Written problem —
Identify every line in the entries below that contains the string "acciaccatura", and copy each such line in full.

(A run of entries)
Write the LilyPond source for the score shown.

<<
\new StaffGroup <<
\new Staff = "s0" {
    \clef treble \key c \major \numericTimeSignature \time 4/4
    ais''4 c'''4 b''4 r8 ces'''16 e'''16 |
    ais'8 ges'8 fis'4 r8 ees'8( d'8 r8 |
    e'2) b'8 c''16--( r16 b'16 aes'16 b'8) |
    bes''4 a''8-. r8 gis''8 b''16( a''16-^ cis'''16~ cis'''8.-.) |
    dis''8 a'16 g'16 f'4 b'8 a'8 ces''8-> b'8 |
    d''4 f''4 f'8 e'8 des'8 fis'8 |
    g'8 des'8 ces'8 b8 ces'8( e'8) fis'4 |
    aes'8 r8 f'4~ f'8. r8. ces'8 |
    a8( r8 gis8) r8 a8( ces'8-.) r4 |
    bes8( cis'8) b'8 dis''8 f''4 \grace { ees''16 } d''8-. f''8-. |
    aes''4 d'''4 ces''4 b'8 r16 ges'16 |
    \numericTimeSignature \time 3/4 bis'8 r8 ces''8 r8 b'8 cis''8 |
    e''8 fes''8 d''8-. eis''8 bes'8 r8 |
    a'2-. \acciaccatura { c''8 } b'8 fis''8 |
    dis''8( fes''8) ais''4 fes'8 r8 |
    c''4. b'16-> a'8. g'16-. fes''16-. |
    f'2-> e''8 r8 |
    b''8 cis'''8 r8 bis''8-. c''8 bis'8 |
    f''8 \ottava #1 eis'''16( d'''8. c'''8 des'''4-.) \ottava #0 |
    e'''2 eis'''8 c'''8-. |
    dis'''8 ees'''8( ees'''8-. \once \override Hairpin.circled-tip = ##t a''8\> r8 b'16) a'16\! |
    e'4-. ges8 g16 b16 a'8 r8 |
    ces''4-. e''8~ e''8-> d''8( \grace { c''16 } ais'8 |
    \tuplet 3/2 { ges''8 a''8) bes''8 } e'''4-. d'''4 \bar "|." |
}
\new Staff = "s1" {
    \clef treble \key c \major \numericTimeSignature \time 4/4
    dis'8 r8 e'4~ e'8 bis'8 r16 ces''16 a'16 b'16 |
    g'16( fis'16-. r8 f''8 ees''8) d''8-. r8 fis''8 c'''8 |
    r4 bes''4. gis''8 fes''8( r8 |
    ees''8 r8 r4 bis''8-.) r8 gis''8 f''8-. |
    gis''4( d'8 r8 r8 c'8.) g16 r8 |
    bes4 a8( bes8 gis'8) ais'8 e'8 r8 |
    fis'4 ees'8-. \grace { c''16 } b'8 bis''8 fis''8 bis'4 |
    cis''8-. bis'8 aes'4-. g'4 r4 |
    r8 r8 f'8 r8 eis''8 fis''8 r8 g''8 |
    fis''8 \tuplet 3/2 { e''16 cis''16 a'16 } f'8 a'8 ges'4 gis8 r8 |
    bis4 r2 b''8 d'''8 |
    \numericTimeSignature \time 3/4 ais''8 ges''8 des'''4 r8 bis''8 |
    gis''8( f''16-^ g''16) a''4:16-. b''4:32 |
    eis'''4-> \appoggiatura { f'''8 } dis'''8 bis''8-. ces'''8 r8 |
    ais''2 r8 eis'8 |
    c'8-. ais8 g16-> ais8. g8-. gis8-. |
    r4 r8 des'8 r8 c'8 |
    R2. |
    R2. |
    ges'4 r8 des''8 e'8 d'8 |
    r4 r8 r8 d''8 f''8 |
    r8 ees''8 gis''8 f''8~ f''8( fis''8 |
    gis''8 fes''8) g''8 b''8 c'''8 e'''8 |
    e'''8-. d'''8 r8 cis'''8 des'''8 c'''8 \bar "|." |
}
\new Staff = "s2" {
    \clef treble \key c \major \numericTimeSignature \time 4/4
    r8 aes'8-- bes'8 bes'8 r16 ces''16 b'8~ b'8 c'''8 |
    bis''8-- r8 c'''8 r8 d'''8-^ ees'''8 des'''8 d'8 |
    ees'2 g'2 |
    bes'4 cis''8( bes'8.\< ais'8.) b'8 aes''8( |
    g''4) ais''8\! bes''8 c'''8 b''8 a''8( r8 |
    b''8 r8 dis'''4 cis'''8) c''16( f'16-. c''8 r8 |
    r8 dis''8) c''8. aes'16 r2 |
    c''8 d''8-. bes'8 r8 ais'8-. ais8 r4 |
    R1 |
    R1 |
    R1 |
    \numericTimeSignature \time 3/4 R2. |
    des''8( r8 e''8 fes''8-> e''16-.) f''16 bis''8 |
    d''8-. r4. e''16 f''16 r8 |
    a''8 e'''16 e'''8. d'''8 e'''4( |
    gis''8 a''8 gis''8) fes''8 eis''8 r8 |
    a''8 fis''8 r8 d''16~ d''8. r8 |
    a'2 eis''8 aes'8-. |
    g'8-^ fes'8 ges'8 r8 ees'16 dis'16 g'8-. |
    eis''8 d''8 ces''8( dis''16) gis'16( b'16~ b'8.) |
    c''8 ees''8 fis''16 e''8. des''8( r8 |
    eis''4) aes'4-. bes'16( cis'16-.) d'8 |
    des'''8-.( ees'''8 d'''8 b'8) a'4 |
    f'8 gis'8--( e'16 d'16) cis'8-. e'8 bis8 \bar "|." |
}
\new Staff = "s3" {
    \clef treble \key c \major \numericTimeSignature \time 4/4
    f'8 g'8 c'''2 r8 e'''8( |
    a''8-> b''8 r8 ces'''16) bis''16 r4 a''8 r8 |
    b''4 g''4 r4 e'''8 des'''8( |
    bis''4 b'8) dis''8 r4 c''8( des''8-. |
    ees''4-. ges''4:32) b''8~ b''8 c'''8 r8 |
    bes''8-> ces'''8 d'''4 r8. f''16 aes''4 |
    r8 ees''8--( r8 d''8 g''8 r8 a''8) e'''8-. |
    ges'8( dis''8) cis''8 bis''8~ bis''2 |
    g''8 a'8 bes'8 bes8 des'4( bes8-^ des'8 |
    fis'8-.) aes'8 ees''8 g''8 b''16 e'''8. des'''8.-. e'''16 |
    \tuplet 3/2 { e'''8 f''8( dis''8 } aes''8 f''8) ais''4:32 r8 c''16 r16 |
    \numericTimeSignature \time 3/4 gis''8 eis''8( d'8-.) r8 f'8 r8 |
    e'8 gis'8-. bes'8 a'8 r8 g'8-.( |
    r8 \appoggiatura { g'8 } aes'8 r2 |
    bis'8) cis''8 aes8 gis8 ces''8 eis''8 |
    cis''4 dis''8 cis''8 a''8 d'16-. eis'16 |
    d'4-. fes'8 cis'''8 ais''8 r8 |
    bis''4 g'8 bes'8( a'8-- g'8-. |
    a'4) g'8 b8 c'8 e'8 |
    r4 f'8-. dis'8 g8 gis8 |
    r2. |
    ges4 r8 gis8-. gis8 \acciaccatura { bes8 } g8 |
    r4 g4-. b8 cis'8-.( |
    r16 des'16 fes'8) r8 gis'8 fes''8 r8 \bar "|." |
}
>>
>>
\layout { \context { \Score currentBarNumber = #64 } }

Task response —
    a'2-. \acciaccatura { c''8 } b'8 fis''8 |
    ges4 r8 gis8-. gis8 \acciaccatura { bes8 } g8 |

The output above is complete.